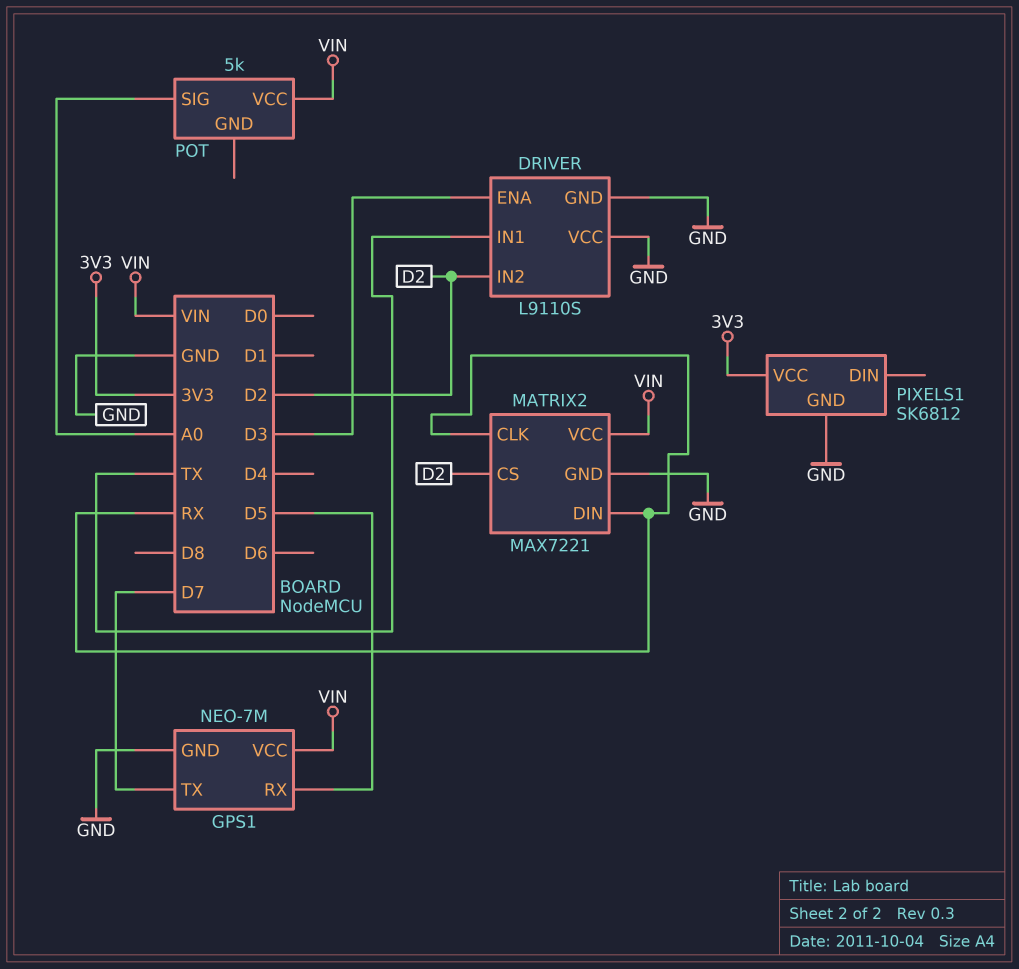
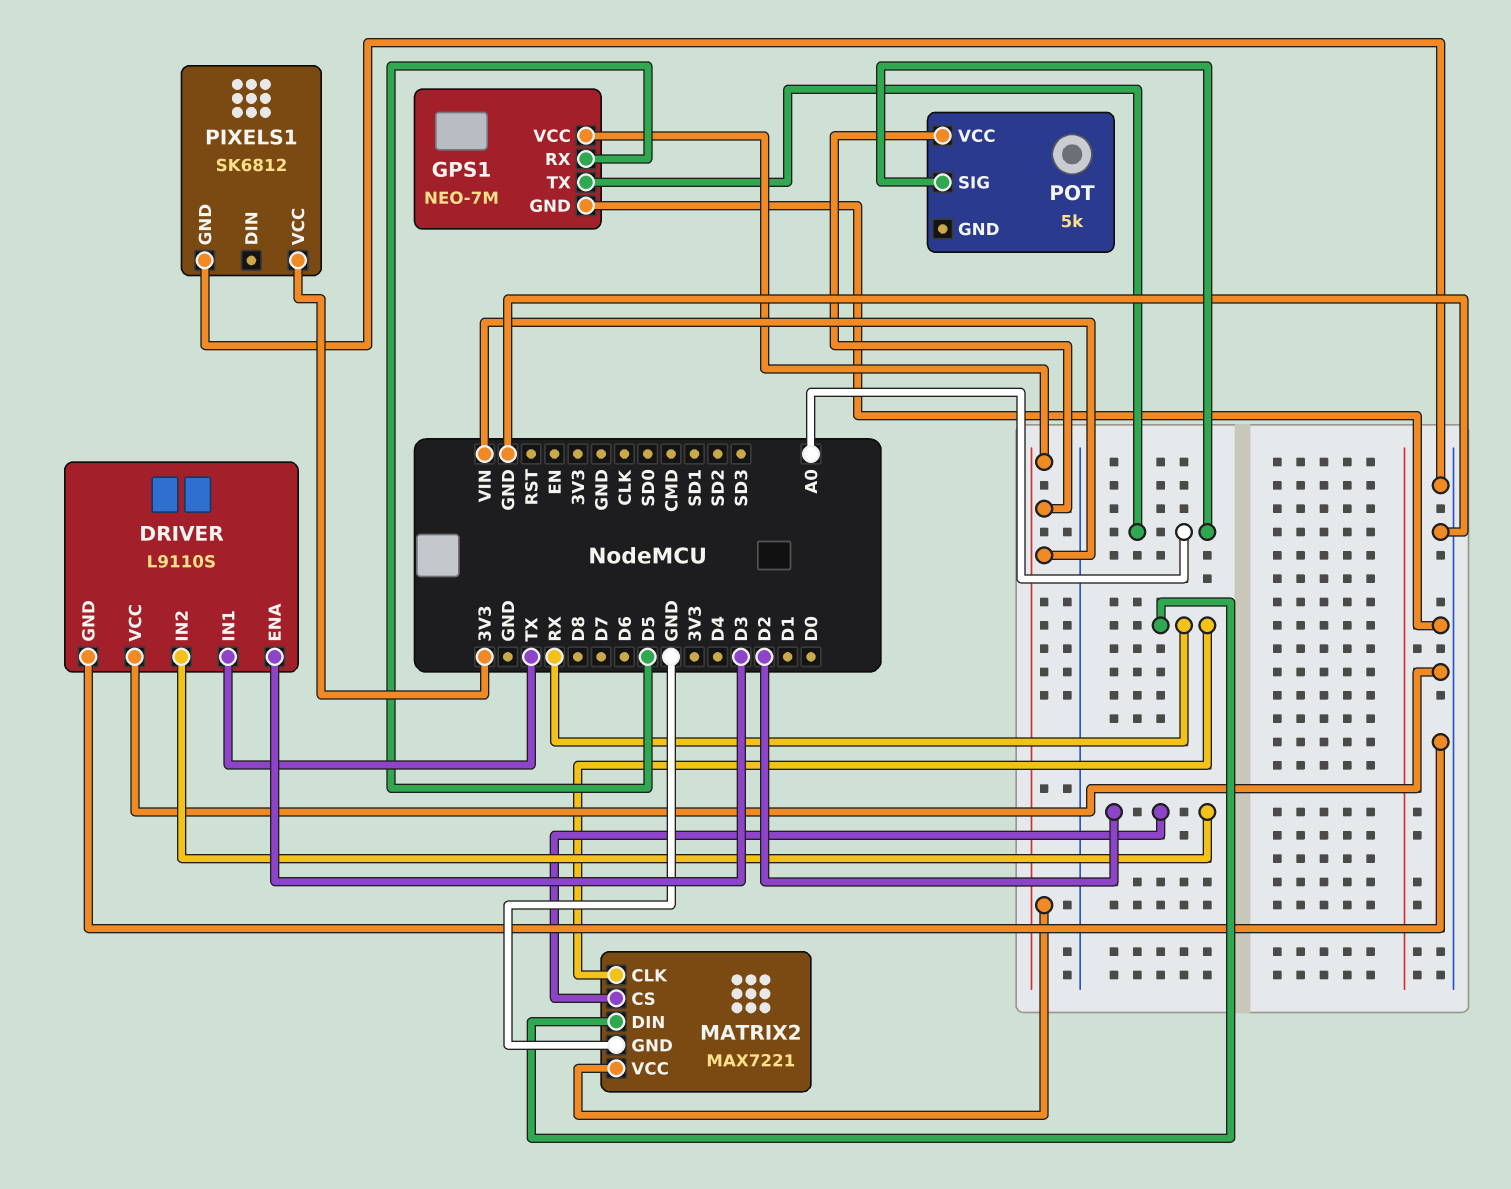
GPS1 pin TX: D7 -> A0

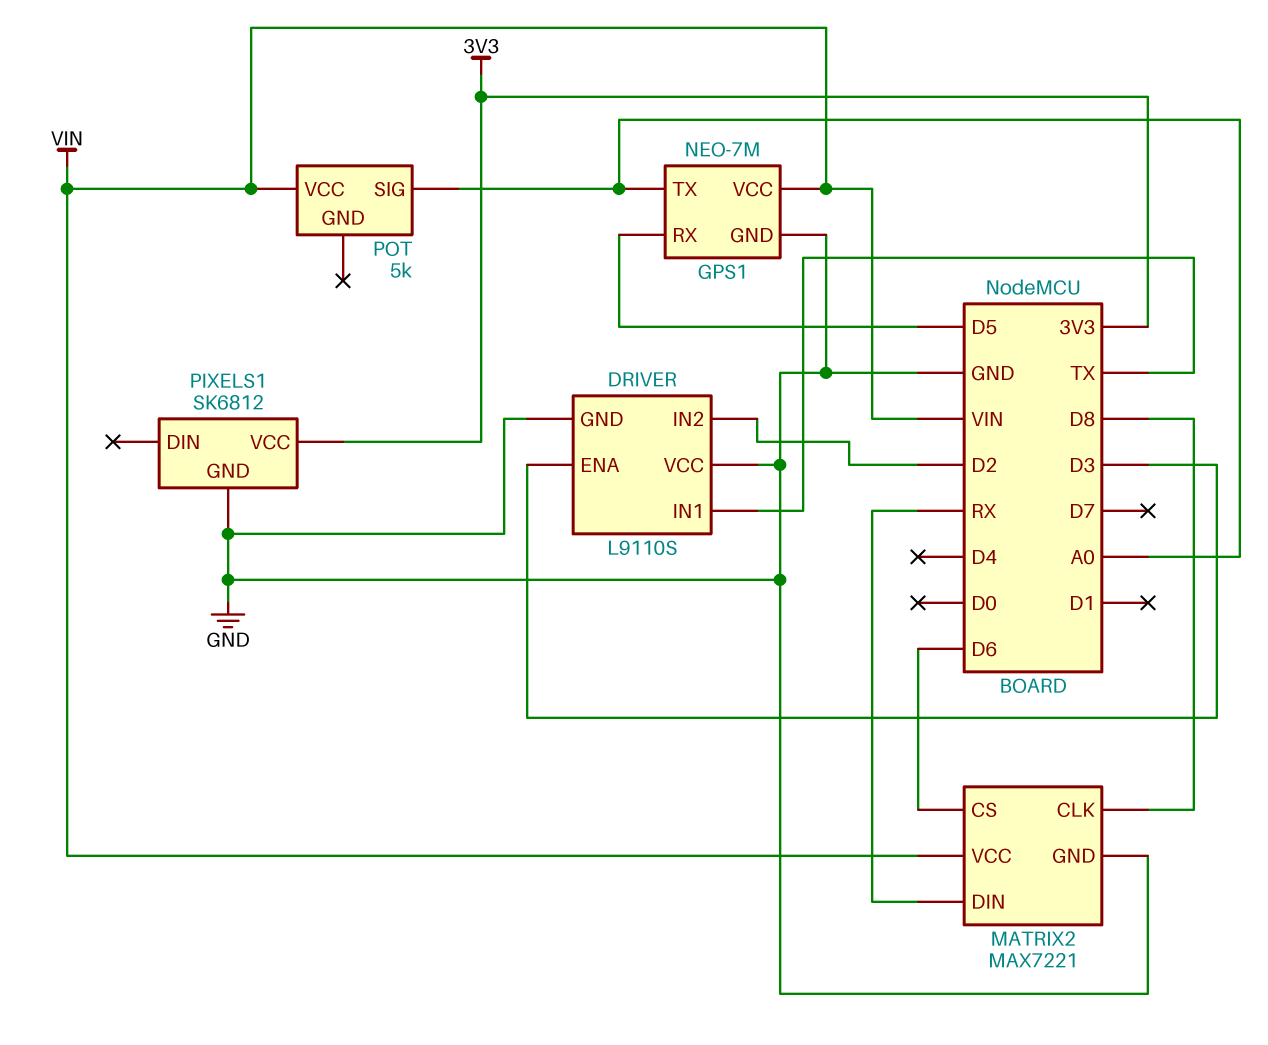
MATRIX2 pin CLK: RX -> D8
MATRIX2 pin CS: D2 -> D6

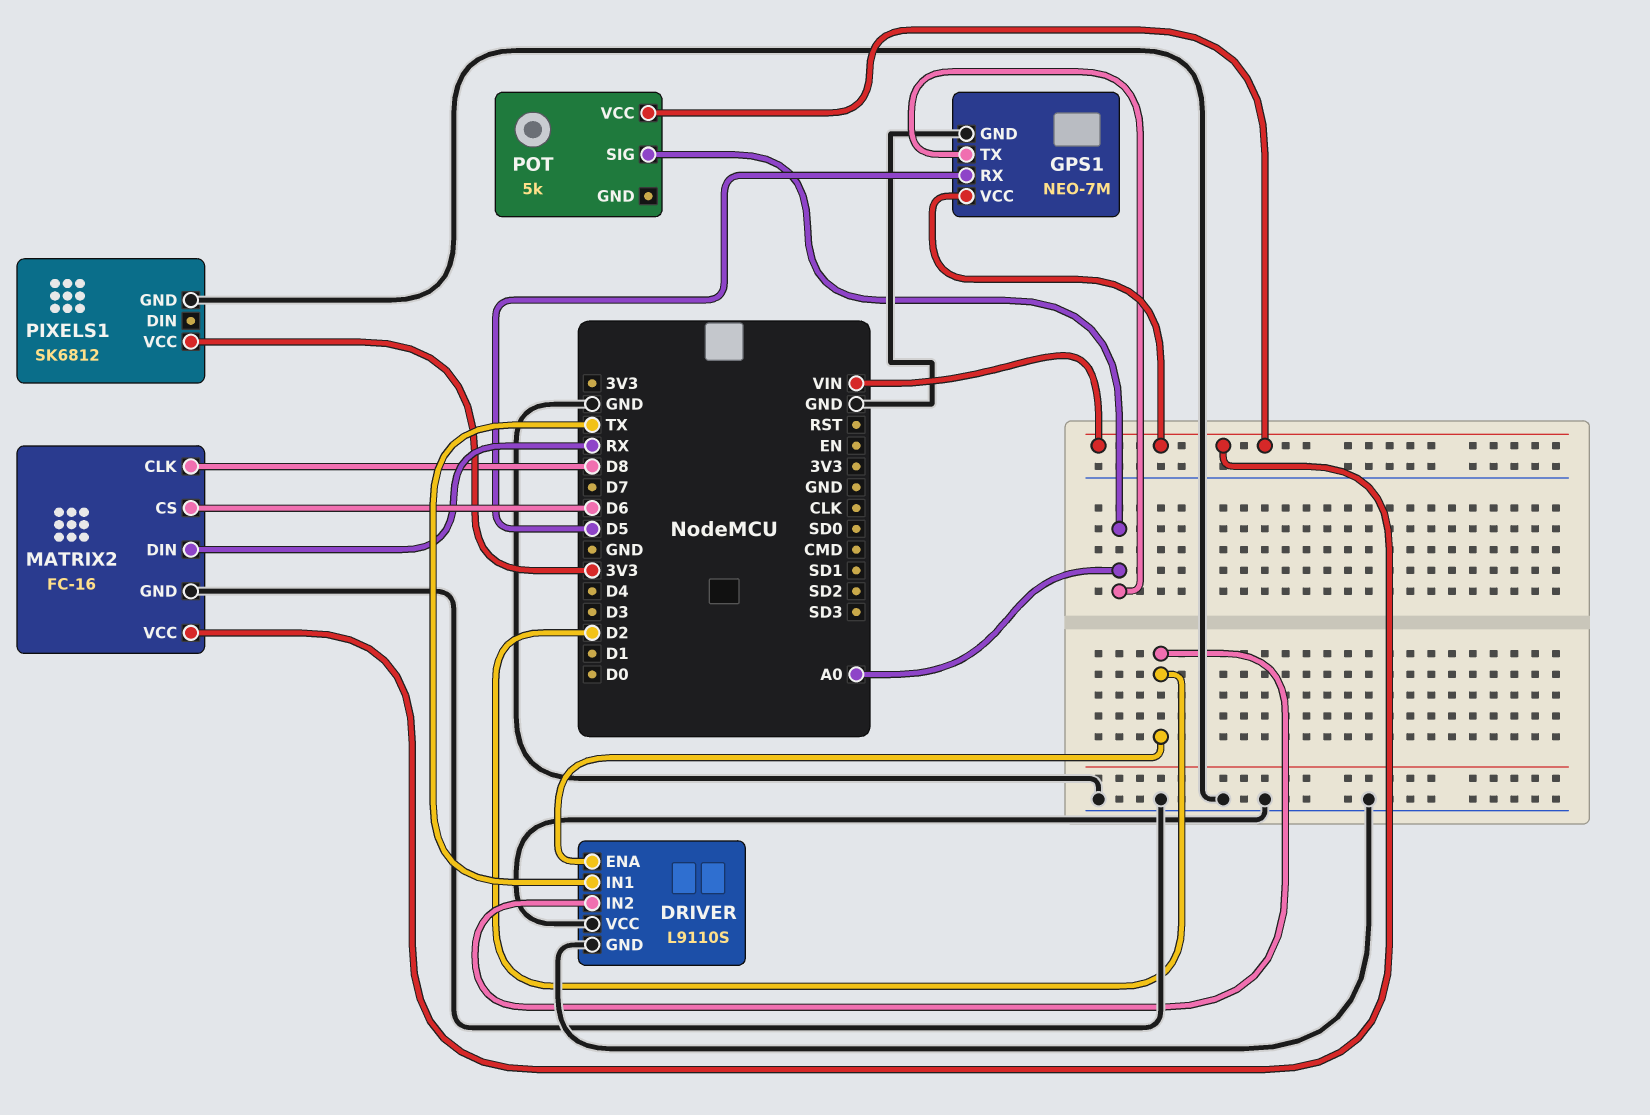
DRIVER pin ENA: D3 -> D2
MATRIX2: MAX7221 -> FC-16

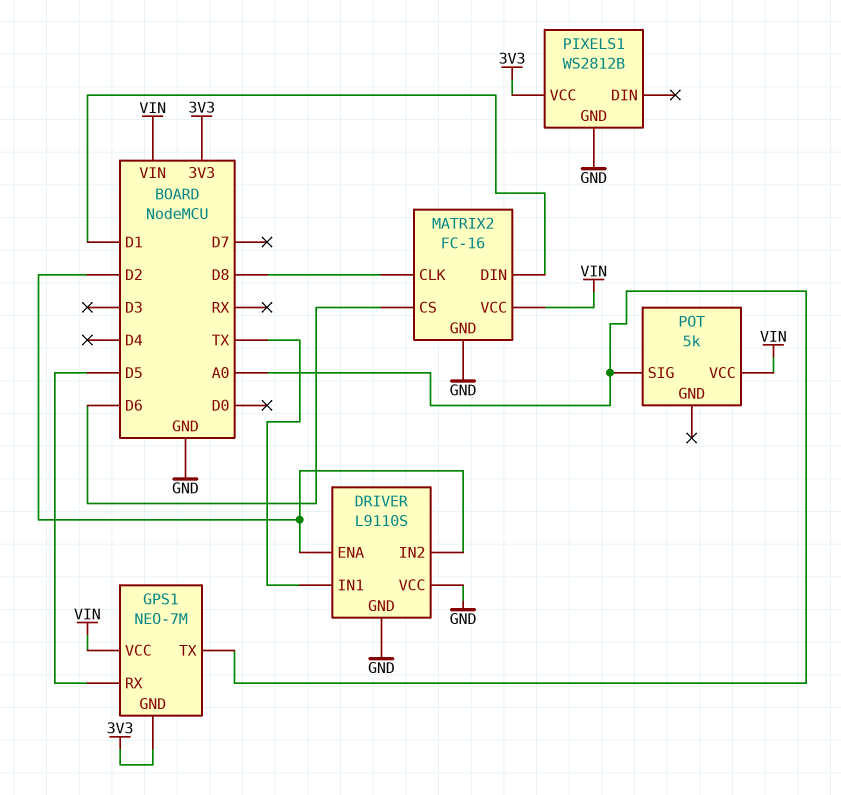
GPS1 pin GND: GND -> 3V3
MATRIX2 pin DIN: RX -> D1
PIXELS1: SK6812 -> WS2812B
——
### ASSIGNMENT
Once the line containing "DRIVER pin ENA: D3 -> D2" is found, transcribe it and the rest of the lines to the end of the listing above exactly, omitting all pictures.

### RESULT OF THE EXERCISE
DRIVER pin ENA: D3 -> D2
MATRIX2: MAX7221 -> FC-16

GPS1 pin GND: GND -> 3V3
MATRIX2 pin DIN: RX -> D1
PIXELS1: SK6812 -> WS2812B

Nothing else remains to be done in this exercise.